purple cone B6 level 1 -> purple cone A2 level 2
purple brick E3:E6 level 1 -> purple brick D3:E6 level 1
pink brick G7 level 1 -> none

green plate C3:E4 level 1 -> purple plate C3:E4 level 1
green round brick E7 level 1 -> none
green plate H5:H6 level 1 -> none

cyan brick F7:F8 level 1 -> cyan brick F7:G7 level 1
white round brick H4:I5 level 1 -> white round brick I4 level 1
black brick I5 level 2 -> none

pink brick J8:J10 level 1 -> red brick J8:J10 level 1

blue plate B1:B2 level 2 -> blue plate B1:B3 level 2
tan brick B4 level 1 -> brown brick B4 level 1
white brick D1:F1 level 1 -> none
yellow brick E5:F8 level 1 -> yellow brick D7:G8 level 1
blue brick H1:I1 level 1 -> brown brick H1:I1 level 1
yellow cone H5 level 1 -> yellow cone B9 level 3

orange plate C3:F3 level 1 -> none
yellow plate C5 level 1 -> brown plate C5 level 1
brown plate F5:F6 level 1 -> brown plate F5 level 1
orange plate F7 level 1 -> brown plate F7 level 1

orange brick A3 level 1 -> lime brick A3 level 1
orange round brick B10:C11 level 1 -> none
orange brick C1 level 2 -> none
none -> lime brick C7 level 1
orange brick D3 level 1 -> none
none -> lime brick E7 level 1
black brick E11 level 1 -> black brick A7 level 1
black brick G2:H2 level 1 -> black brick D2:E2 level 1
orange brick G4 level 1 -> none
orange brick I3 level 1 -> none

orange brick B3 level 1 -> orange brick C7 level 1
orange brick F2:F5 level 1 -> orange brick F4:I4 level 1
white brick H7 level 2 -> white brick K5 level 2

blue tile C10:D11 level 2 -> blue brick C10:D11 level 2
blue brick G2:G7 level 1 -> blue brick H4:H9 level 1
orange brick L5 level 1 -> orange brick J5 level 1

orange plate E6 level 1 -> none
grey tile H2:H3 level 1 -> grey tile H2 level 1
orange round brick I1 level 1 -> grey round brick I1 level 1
********************
### [What to do]
Exactly the lines from the one containing "blue plate B1:B2" through the end of the records above should be returned, with both ends kept.

### [Task result]
blue plate B1:B2 level 2 -> blue plate B1:B3 level 2
tan brick B4 level 1 -> brown brick B4 level 1
white brick D1:F1 level 1 -> none
yellow brick E5:F8 level 1 -> yellow brick D7:G8 level 1
blue brick H1:I1 level 1 -> brown brick H1:I1 level 1
yellow cone H5 level 1 -> yellow cone B9 level 3

orange plate C3:F3 level 1 -> none
yellow plate C5 level 1 -> brown plate C5 level 1
brown plate F5:F6 level 1 -> brown plate F5 level 1
orange plate F7 level 1 -> brown plate F7 level 1

orange brick A3 level 1 -> lime brick A3 level 1
orange round brick B10:C11 level 1 -> none
orange brick C1 level 2 -> none
none -> lime brick C7 level 1
orange brick D3 level 1 -> none
none -> lime brick E7 level 1
black brick E11 level 1 -> black brick A7 level 1
black brick G2:H2 level 1 -> black brick D2:E2 level 1
orange brick G4 level 1 -> none
orange brick I3 level 1 -> none

orange brick B3 level 1 -> orange brick C7 level 1
orange brick F2:F5 level 1 -> orange brick F4:I4 level 1
white brick H7 level 2 -> white brick K5 level 2

blue tile C10:D11 level 2 -> blue brick C10:D11 level 2
blue brick G2:G7 level 1 -> blue brick H4:H9 level 1
orange brick L5 level 1 -> orange brick J5 level 1

orange plate E6 level 1 -> none
grey tile H2:H3 level 1 -> grey tile H2 level 1
orange round brick I1 level 1 -> grey round brick I1 level 1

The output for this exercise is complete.